# WHAT TO WORK ON
The data below is to be transcribed word for word; pictures are to be excluded.

-- DATA EXCERPT follows --

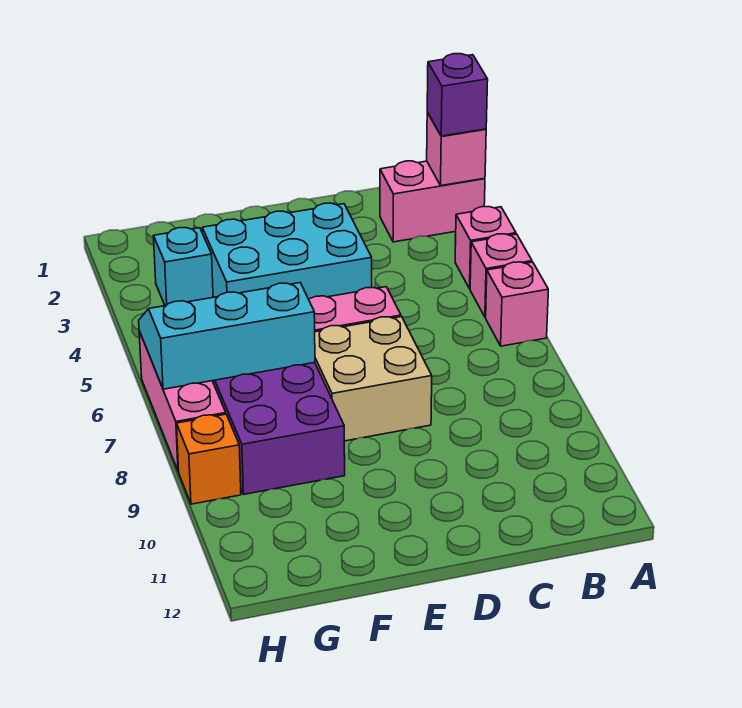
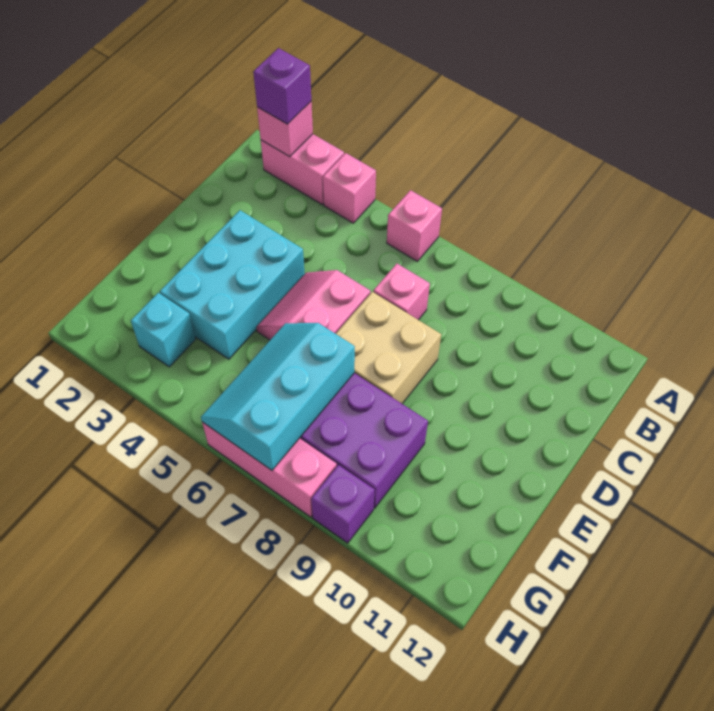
pink brick A2:B2 level 1 -> pink brick A2:A3 level 1
pink brick A5 level 1 -> pink brick C7 level 1
orange brick H9 level 1 -> purple brick H9 level 1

-- DATA EXCERPT concluded --

# RESPONSE BELOW
pink brick A2:B2 level 1 -> pink brick A2:A3 level 1
pink brick A5 level 1 -> pink brick C7 level 1
orange brick H9 level 1 -> purple brick H9 level 1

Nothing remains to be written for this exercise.